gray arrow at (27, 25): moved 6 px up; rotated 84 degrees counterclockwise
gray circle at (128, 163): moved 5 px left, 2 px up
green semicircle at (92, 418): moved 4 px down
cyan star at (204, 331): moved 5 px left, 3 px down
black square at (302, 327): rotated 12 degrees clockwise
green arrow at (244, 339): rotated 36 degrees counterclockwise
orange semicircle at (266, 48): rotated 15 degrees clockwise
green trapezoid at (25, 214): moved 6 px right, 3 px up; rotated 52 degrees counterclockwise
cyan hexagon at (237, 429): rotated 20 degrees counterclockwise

...

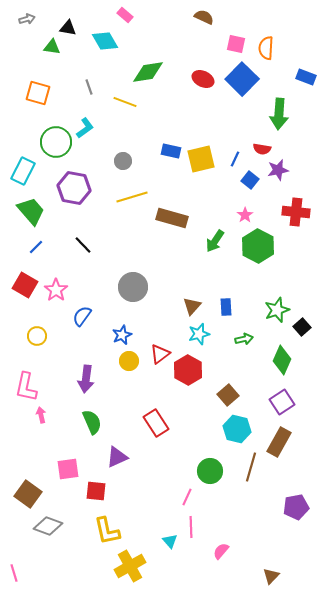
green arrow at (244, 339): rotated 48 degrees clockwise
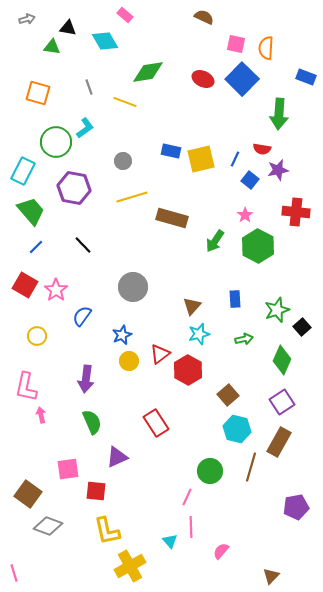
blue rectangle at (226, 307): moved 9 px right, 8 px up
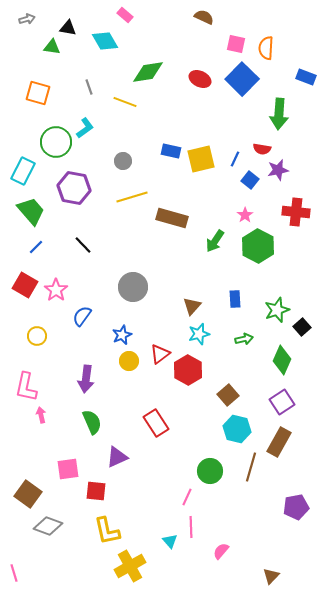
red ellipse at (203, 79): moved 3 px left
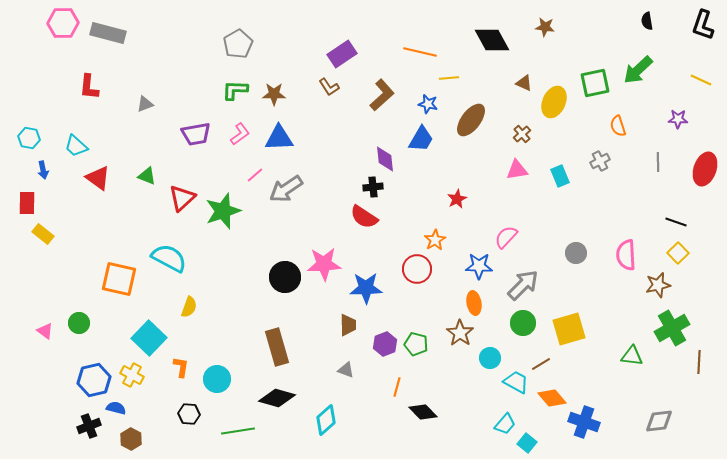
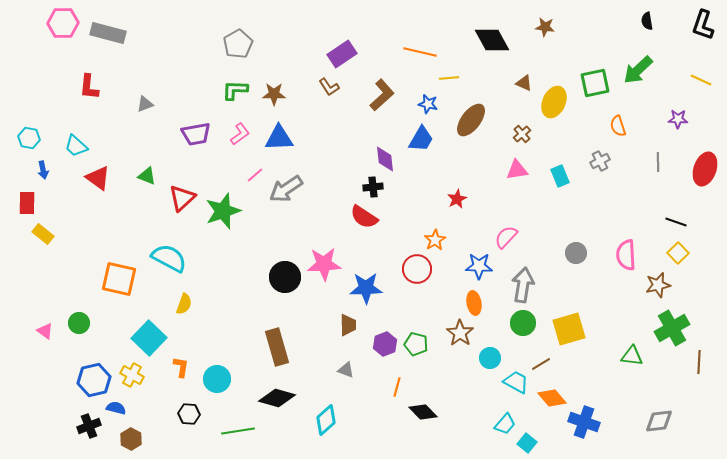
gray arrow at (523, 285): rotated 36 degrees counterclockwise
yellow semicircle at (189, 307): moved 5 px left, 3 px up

--

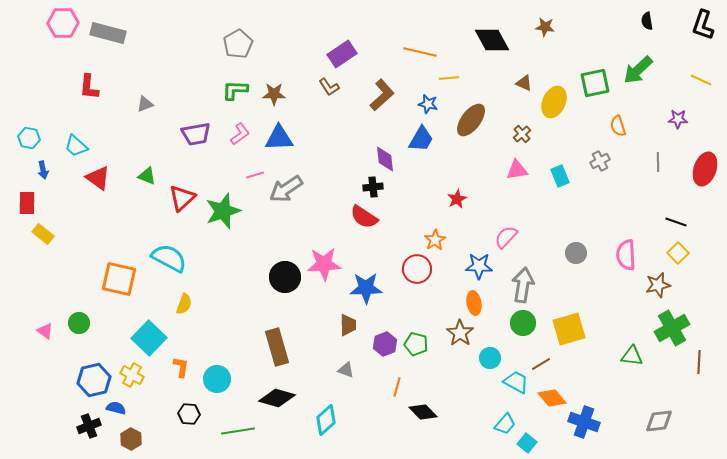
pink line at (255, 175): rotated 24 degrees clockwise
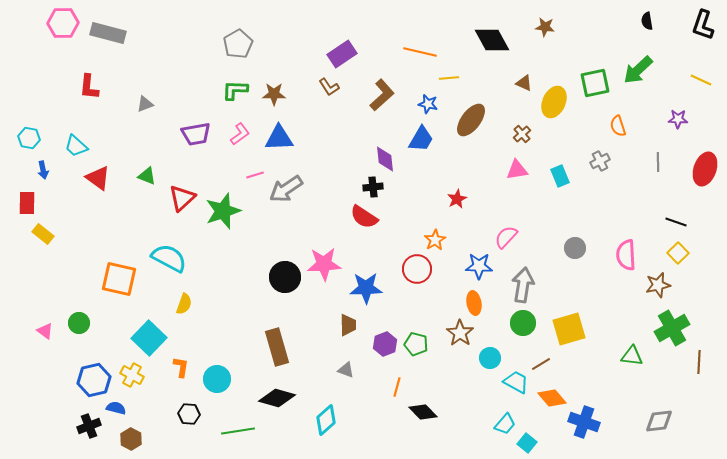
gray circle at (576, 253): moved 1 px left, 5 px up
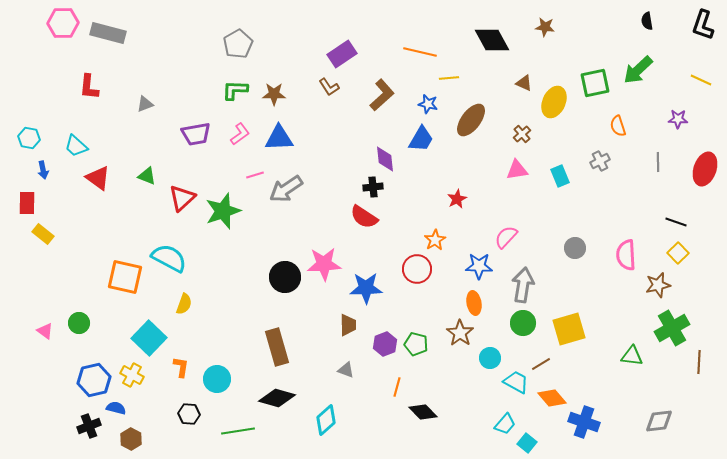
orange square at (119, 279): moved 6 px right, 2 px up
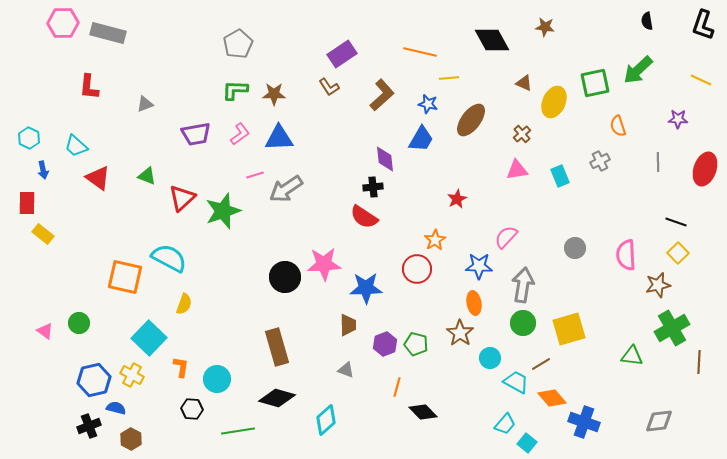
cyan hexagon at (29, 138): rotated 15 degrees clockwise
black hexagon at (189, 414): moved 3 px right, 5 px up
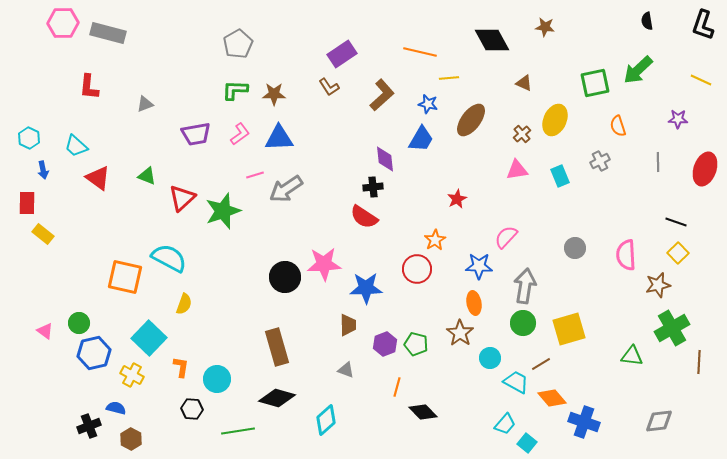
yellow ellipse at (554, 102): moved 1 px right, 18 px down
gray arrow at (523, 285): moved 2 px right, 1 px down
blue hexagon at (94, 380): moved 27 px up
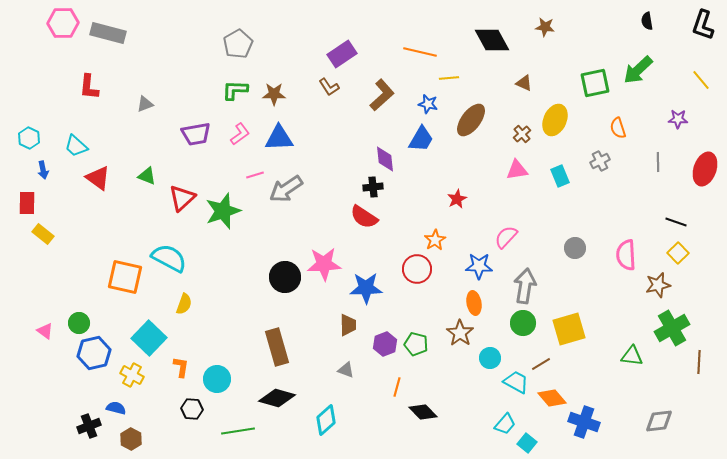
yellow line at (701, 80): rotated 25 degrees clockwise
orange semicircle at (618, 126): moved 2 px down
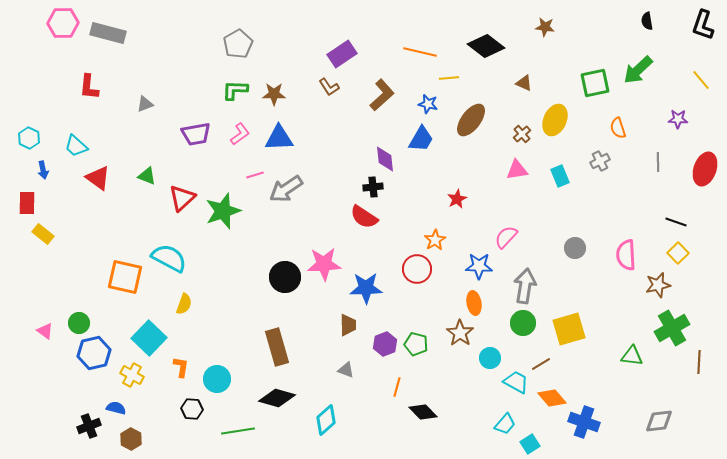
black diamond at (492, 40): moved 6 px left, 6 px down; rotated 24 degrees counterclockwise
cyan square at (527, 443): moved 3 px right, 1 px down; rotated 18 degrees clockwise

* Problem statement *
Rewrite the entries starting at the line containing "green arrow at (244, 339): rotated 48" and ending at the line containing "red ellipse at (203, 79): moved 3 px left", substituting "square" for "rectangle" and keeping everything else the same. Omit the pictures from your answer.

* Exercise output *
green arrow at (244, 339): rotated 48 degrees clockwise
blue square at (226, 307): moved 9 px right, 8 px up
red ellipse at (203, 79): moved 3 px left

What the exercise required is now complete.